Your answer is every line of the material below in which the string "none" occurs.

Provided data:

+---+

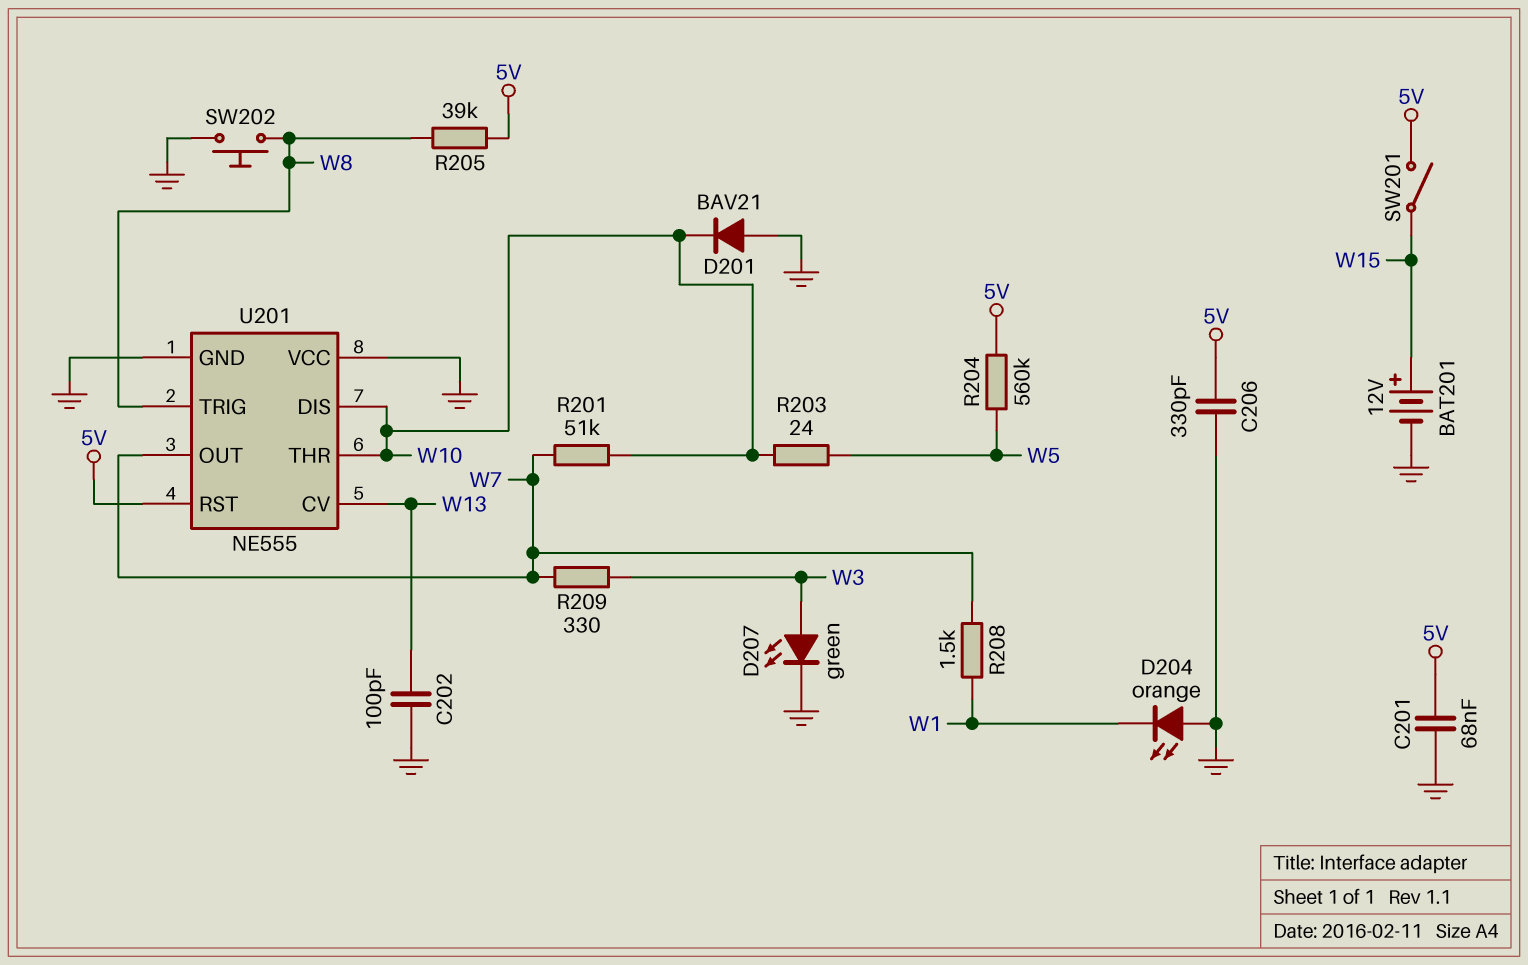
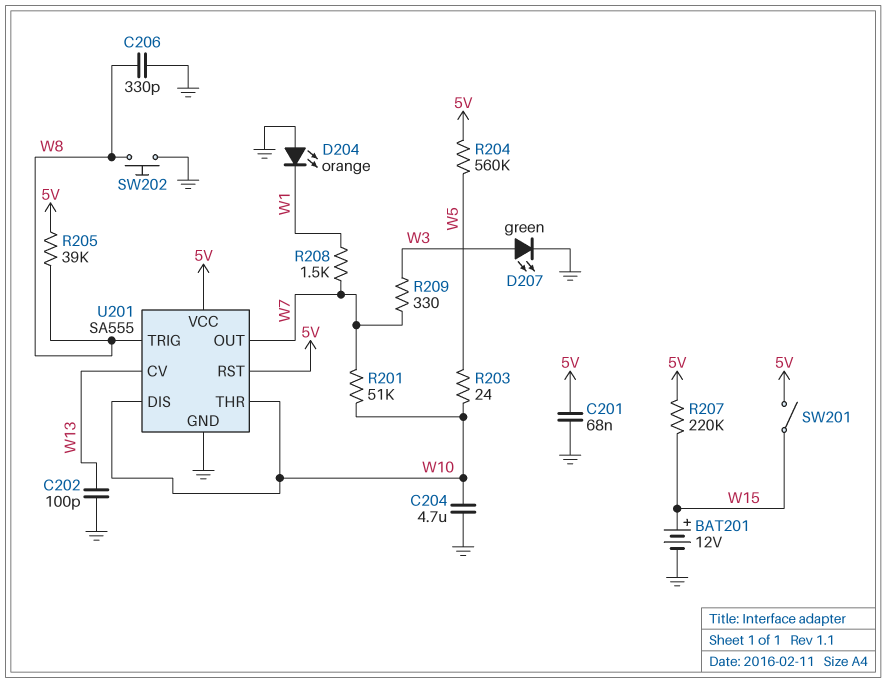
C204: none -> 4.7uF (GND, W10)
C206: 330pF (5V, GND) -> 330pF (GND, W8)
D201: diode BAV21 (A GND, K W10) -> none
R207: none -> 220k (5V, W15)
U201: NE555 -> SA555
U201 pin VCC: GND -> 5V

+---+

Exercise result:
C204: none -> 4.7uF (GND, W10)
D201: diode BAV21 (A GND, K W10) -> none
R207: none -> 220k (5V, W15)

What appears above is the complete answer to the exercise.